EXTRACTED INFORMATION →
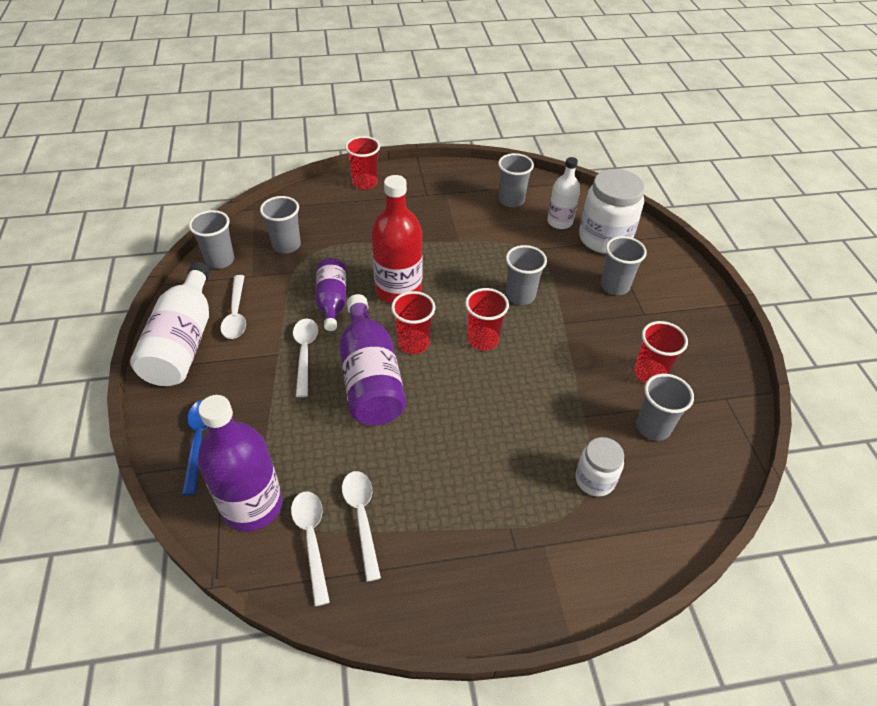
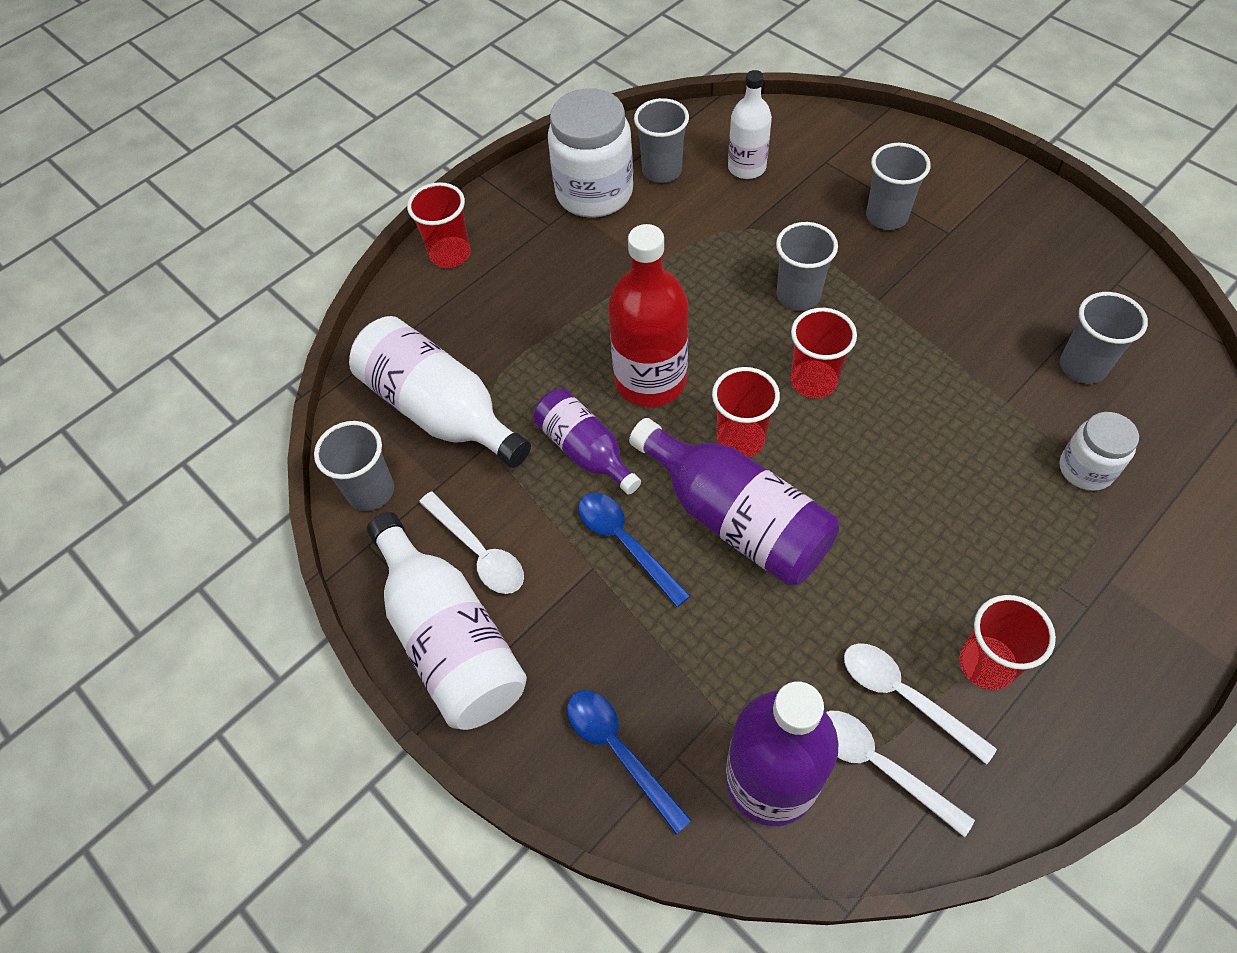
camera: 30 degrees left, 10 degrees up
(286, 245) = (440, 410): grey cup -> white bottle
(305, 353) = (625, 543): white spoon -> blue spoon
(604, 238) = (817, 160): white jar -> white jar (594, 193)
(650, 373) = (1021, 304): red cup -> red cup (986, 664)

TASK →
Check each line of the listing above. Copy it if it holds the string "white".

THE ANSWER →
(286, 245) = (440, 410): grey cup -> white bottle
(305, 353) = (625, 543): white spoon -> blue spoon
(604, 238) = (817, 160): white jar -> white jar (594, 193)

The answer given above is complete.